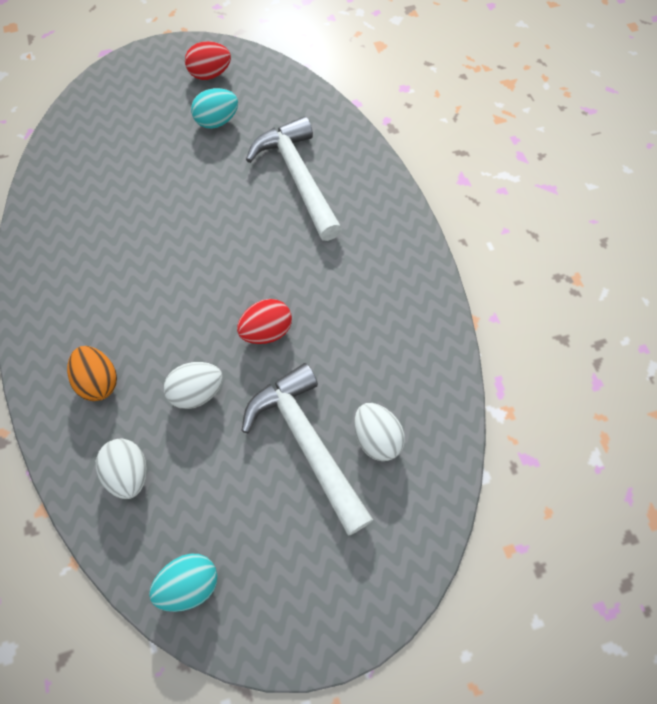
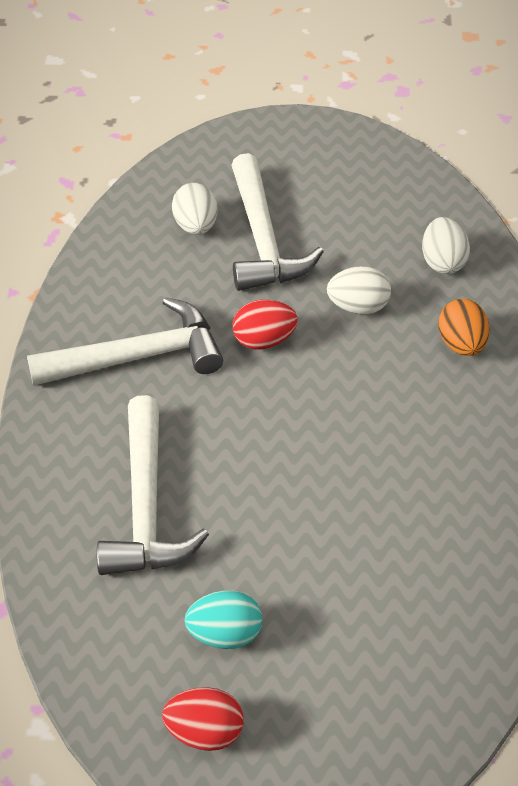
camera: 160 degrees left, 15 degrees down
(189, 584) = (404, 178): turquoise egg -> none
(359, 284) = (137, 357): none -> white hammer

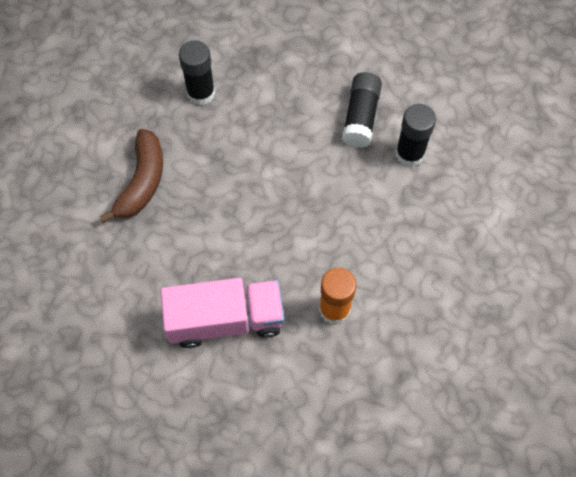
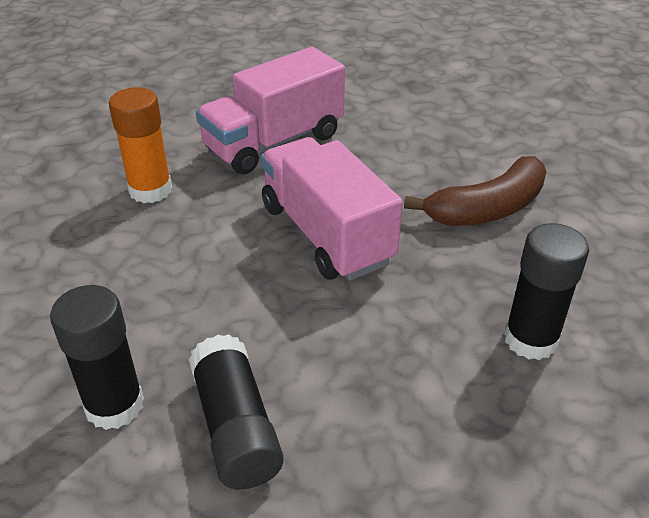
camera: 150 degrees right, 25 degrees down
(142, 182) = (487, 209): brown banana -> brown banana turned 105 degrees counterclockwise
(249, 210) = (326, 234): none -> pink truck

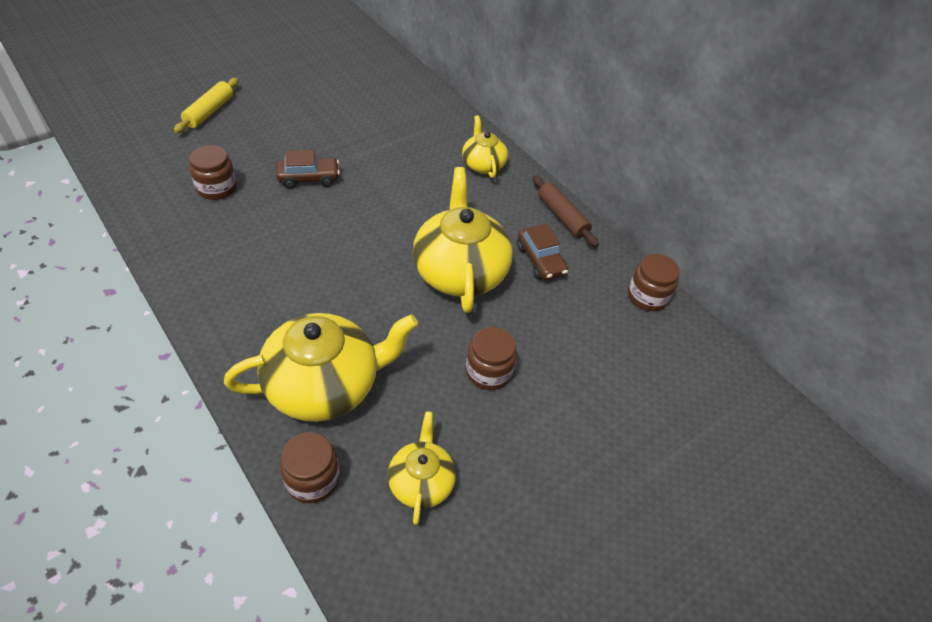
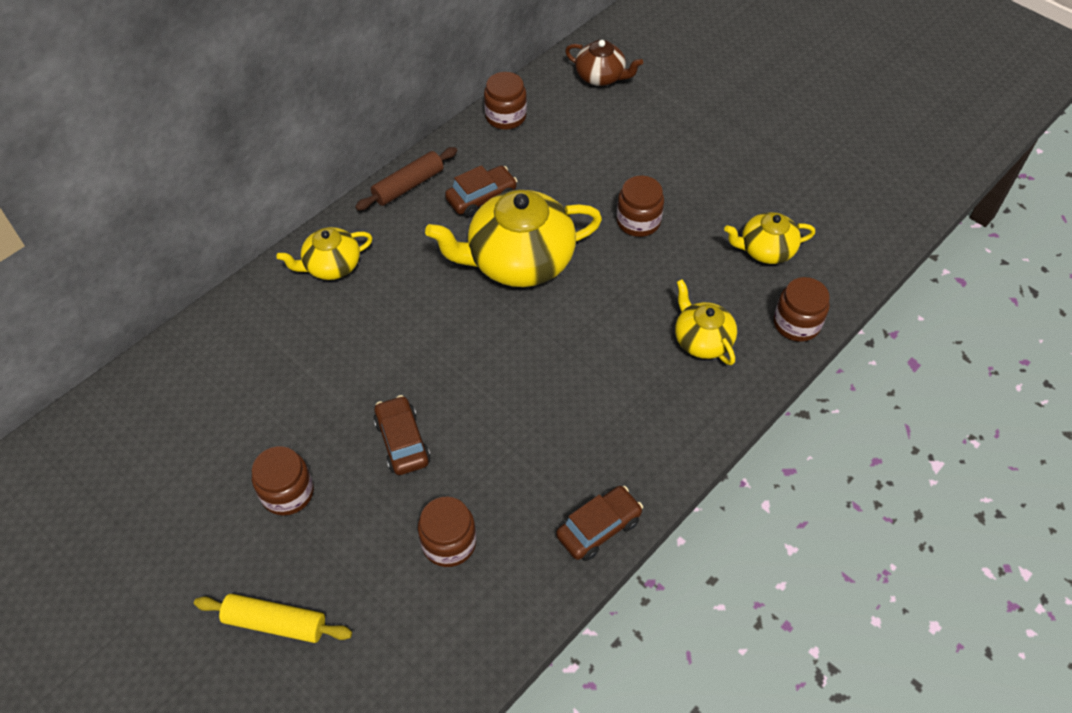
camera: 95 degrees left, 5 degrees up
(179, 267) = (598, 528): none -> brown car
(296, 125) = (287, 492): none -> brown jar
(324, 385) = (702, 340): yellow teapot -> yellow teapot, size x0.54
(711, 390) = (601, 77): none -> brown teapot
---*---
What needs to be done: Copy out nothing but text: transcribe the listing exactly and skip each picture.

Answer box:
camera: 160 degrees left, 15 degrees down
(189, 584) = (404, 178): turquoise egg -> none
(359, 284) = (137, 357): none -> white hammer

camera: 150 degrees right, 25 degrees down
(142, 182) = (487, 209): brown banana -> brown banana turned 105 degrees counterclockwise
(249, 210) = (326, 234): none -> pink truck

camera: 95 degrees left, 5 degrees up
(179, 267) = (598, 528): none -> brown car
(296, 125) = (287, 492): none -> brown jar
(324, 385) = (702, 340): yellow teapot -> yellow teapot, size x0.54
(711, 390) = (601, 77): none -> brown teapot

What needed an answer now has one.